Of all the lines below, output only those starting at the one with "none -> orange 1x3 brick [234,220,314,246]" and ending at the one with "none -> black 1x1 brick [1134,328,1159,353]", both ends included, exactly as written.

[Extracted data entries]
---
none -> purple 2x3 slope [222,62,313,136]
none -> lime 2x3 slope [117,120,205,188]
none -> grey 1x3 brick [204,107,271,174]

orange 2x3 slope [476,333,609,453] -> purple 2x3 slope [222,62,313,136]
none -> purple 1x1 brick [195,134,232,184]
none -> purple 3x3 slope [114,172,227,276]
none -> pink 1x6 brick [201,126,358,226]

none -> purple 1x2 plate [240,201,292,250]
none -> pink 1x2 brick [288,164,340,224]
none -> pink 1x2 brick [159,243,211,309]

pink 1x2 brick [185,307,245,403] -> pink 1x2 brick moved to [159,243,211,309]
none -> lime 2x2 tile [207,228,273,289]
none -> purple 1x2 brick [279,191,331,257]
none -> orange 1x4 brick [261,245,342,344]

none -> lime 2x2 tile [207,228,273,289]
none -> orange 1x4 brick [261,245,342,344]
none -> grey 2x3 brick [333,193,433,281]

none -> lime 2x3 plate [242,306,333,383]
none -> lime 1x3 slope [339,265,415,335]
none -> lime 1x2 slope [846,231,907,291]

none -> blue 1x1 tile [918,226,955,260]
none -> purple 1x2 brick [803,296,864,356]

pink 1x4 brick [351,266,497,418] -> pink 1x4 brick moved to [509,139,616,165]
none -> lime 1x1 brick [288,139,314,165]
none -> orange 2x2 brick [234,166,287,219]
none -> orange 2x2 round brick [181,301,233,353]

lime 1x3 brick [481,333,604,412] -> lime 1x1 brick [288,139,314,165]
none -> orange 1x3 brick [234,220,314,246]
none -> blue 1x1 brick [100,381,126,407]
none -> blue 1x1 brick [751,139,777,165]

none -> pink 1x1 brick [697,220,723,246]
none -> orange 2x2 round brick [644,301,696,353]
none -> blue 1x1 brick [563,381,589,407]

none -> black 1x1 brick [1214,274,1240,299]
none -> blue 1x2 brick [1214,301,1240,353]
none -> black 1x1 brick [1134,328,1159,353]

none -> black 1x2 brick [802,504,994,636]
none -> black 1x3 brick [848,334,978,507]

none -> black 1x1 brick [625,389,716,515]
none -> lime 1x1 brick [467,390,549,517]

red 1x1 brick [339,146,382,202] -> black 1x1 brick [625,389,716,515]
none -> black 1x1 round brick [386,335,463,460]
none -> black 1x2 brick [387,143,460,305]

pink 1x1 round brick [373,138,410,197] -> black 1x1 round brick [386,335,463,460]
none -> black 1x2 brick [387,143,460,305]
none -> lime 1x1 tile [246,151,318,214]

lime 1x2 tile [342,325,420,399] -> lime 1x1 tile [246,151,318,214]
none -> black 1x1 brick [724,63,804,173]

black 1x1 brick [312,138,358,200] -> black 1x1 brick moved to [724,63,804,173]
---
* [Exercise output]:
none -> orange 1x3 brick [234,220,314,246]
none -> blue 1x1 brick [100,381,126,407]
none -> blue 1x1 brick [751,139,777,165]

none -> pink 1x1 brick [697,220,723,246]
none -> orange 2x2 round brick [644,301,696,353]
none -> blue 1x1 brick [563,381,589,407]

none -> black 1x1 brick [1214,274,1240,299]
none -> blue 1x2 brick [1214,301,1240,353]
none -> black 1x1 brick [1134,328,1159,353]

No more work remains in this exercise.